■ TASK TO COMPLETE
From the line with "(600, 101) = (109, 173): none" through the line with "(688, 286) = (336, 166): orange", repeat the entries verbatim, both end lines included, and add nothing.

■ RECORD EXCERPTS

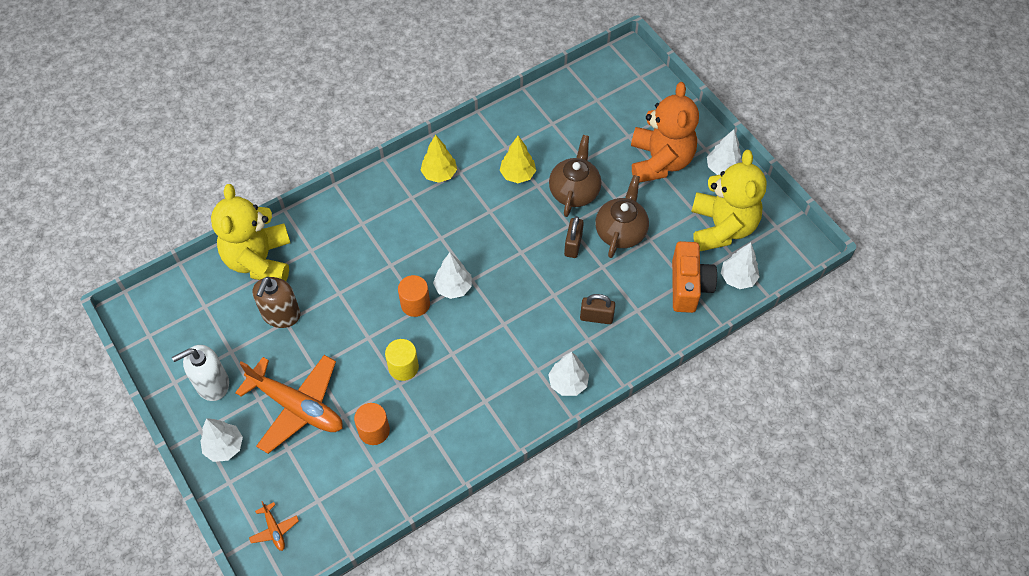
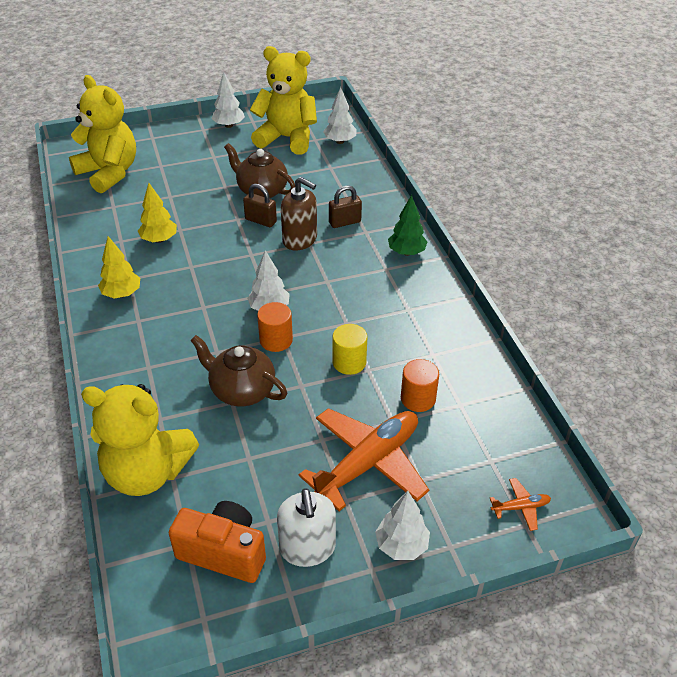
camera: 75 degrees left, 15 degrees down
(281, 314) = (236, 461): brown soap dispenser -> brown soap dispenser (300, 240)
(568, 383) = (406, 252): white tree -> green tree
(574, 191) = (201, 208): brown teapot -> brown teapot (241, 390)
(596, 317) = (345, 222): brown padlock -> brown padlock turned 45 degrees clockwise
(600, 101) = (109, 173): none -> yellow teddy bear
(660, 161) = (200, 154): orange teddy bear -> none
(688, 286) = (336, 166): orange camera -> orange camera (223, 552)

---

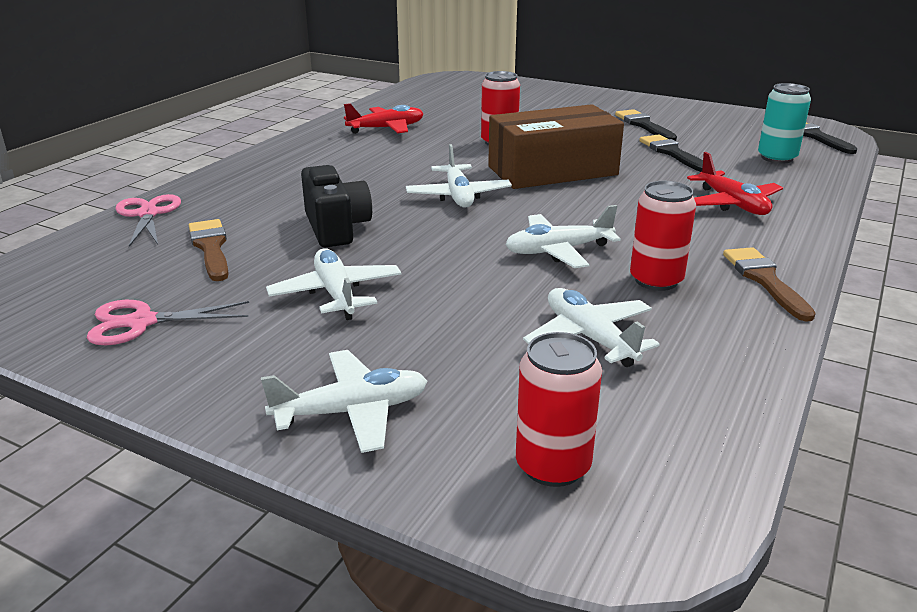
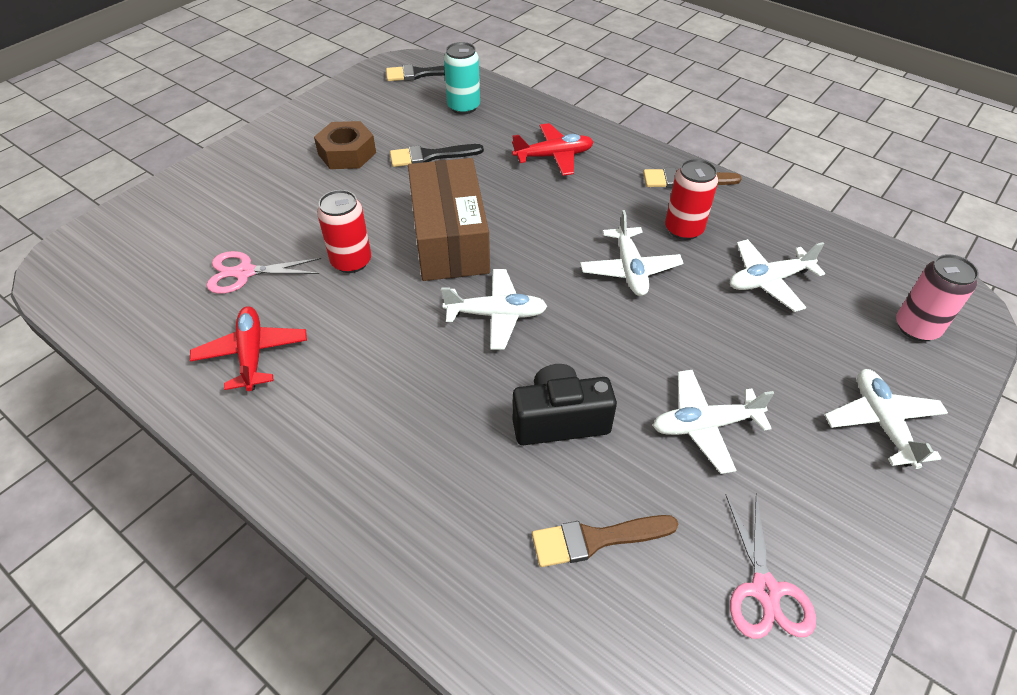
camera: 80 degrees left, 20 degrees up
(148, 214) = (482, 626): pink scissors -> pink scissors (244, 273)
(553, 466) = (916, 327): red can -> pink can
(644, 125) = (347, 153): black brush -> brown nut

■ ANSWER FOR THIS EXERCISE
(600, 101) = (109, 173): none -> yellow teddy bear
(660, 161) = (200, 154): orange teddy bear -> none
(688, 286) = (336, 166): orange camera -> orange camera (223, 552)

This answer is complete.